**SUPPLIED DATA**:

=======

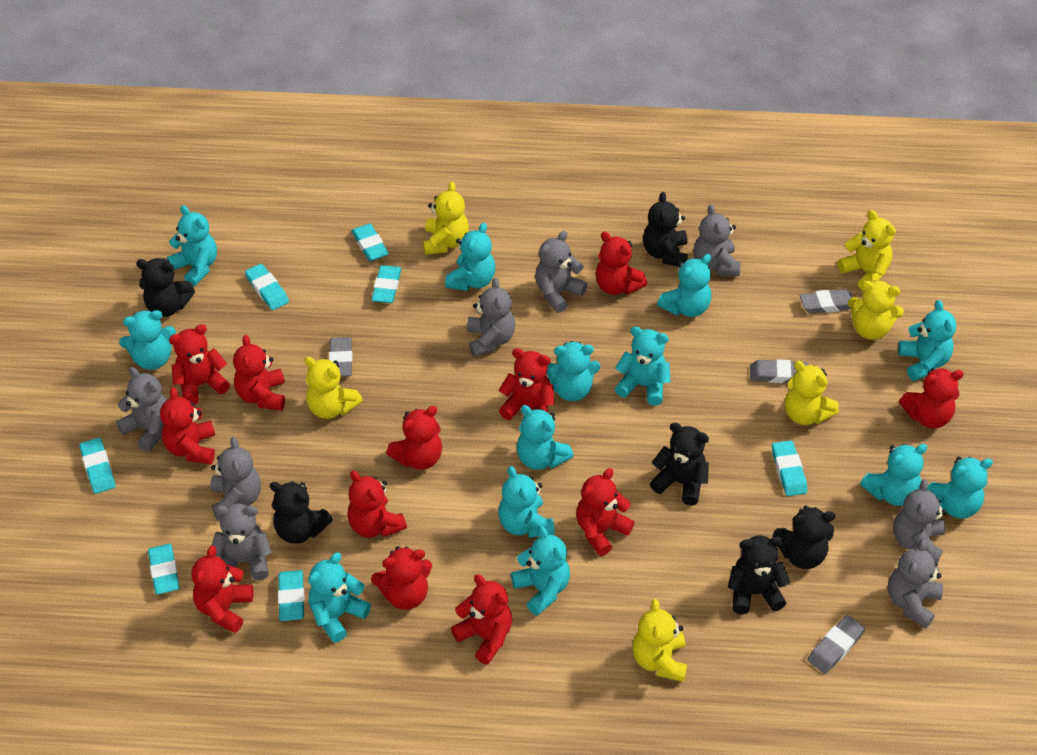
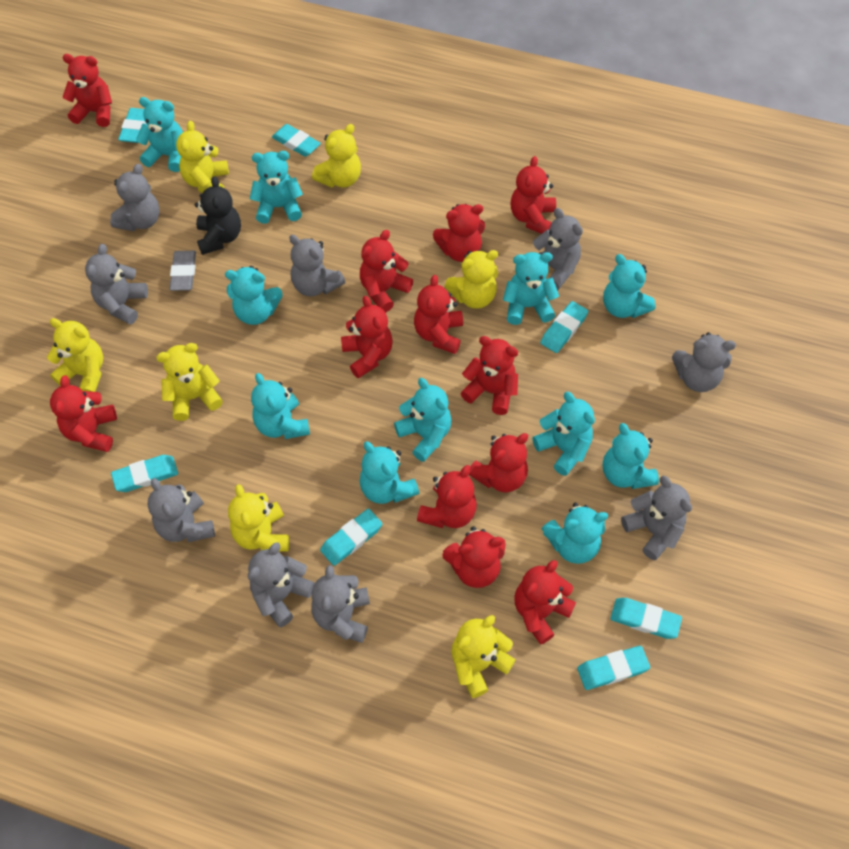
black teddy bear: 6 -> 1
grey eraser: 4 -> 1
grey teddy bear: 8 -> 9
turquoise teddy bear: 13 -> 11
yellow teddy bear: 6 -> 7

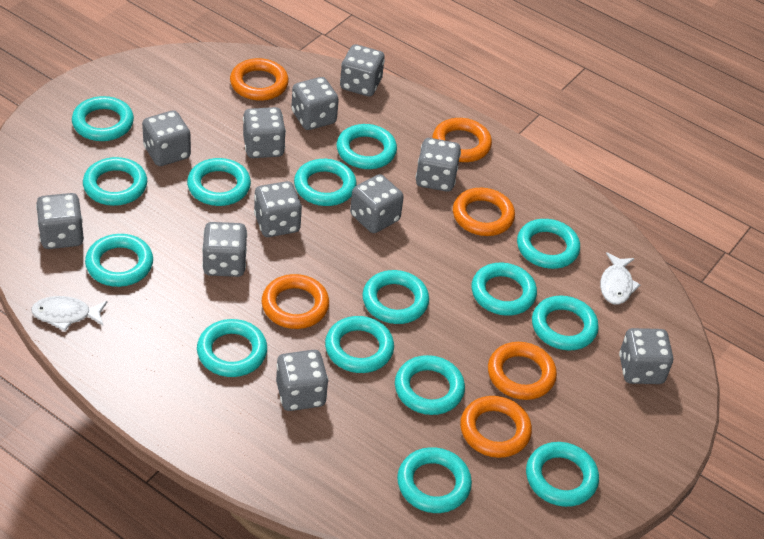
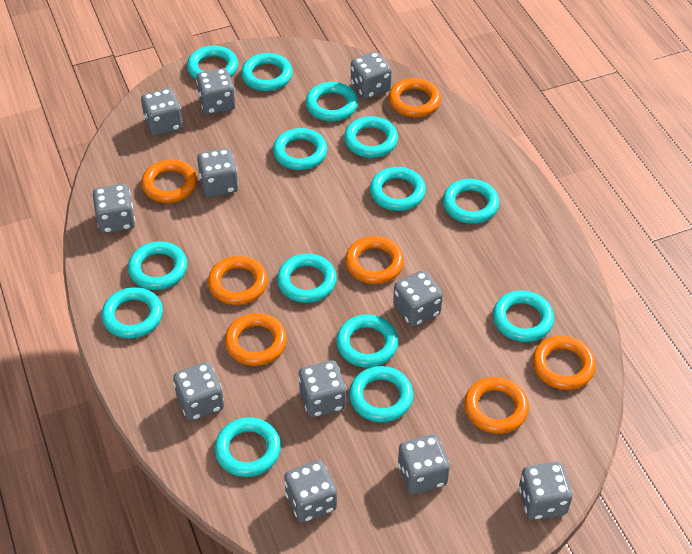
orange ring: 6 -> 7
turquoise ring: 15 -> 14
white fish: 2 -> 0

=======

**DESCRIPTION OF THE TASK**: Each entry is to be written out again word for word, and any pictures are to be omitted.

**EXPECTED ANSWER**:
black teddy bear: 6 -> 1
grey eraser: 4 -> 1
grey teddy bear: 8 -> 9
turquoise teddy bear: 13 -> 11
yellow teddy bear: 6 -> 7

orange ring: 6 -> 7
turquoise ring: 15 -> 14
white fish: 2 -> 0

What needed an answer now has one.